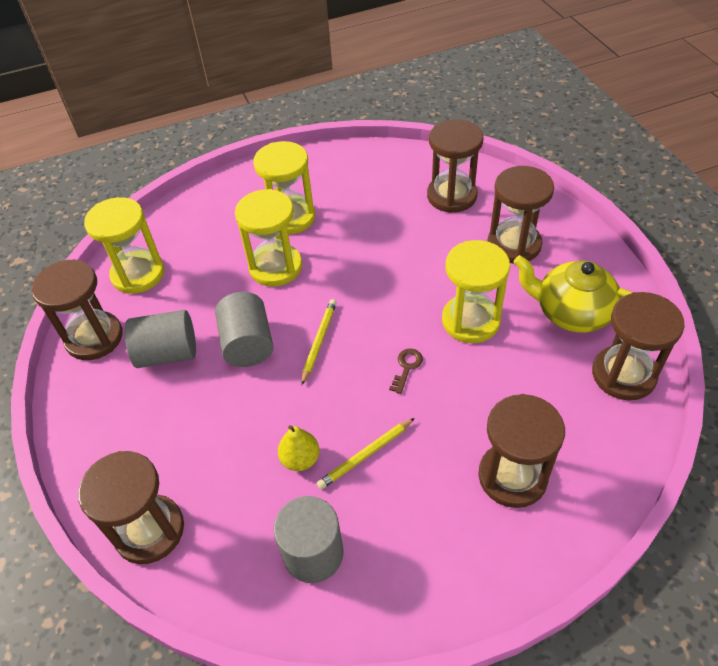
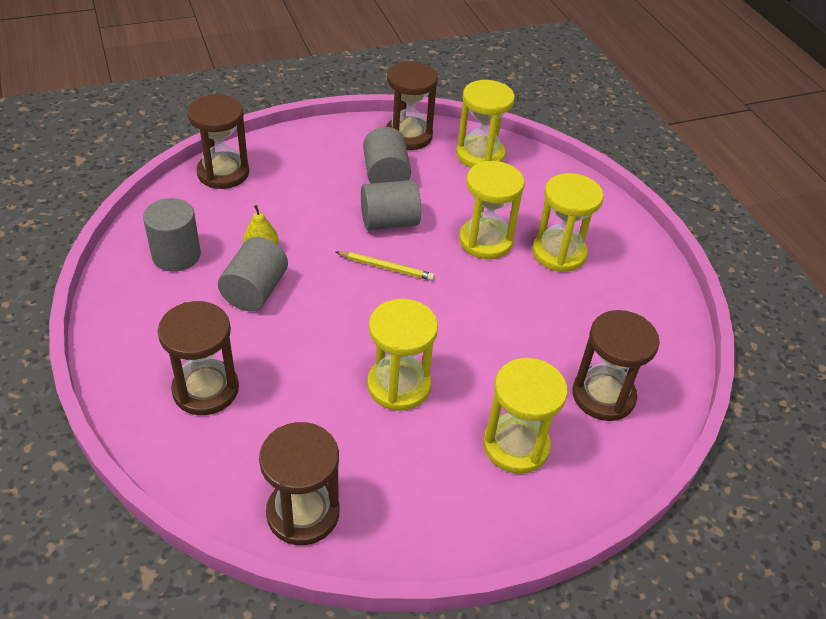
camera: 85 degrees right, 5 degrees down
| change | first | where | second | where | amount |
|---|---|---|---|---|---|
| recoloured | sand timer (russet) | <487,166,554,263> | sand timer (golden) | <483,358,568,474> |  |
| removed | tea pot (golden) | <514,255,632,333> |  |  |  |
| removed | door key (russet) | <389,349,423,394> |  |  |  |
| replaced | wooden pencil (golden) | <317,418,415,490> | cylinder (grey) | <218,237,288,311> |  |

————————

WORK REQUIRED → Please show every line of the material that contains the string "golden".

RESPONSE →
| recoloured | sand timer (russet) | <487,166,554,263> | sand timer (golden) | <483,358,568,474> |  |
| removed | tea pot (golden) | <514,255,632,333> |  |  |  |
| replaced | wooden pencil (golden) | <317,418,415,490> | cylinder (grey) | <218,237,288,311> |  |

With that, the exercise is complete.